■ HOW TO COMPLETE THIS TASK:
Copy each line of the records that includes "brown".

━━━━━ AVAILABLE RECORDS

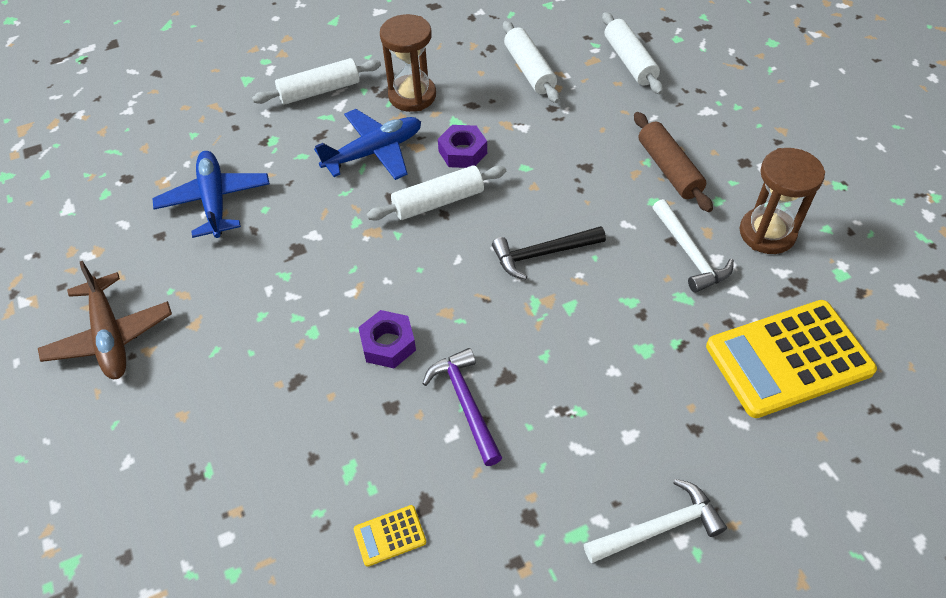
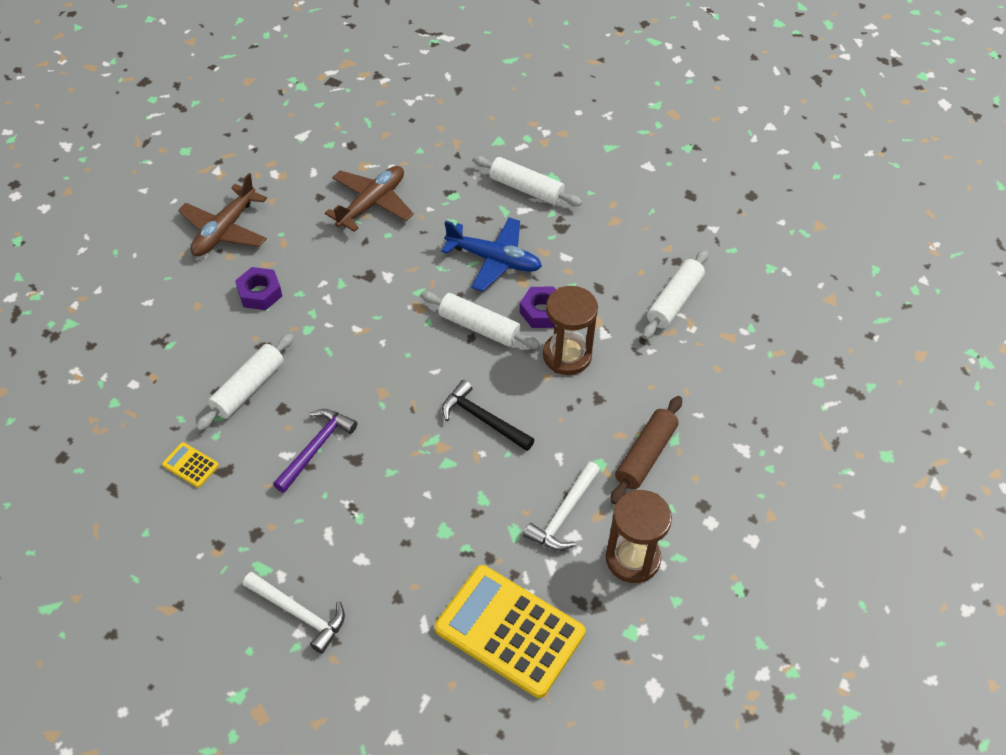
camera: 50 degrees right, 0 degrees up
(214, 200) = (372, 203): blue plane -> brown plane
(388, 344) = (330, 376): purple nut -> purple nut (260, 293)
(412, 96) = (573, 245): brown hourglass -> brown hourglass (567, 356)
(629, 61) = (753, 362): white rolling pin -> white rolling pin (248, 388)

━━━━━━━━━━

■ ANSWER SECTION:
(214, 200) = (372, 203): blue plane -> brown plane
(412, 96) = (573, 245): brown hourglass -> brown hourglass (567, 356)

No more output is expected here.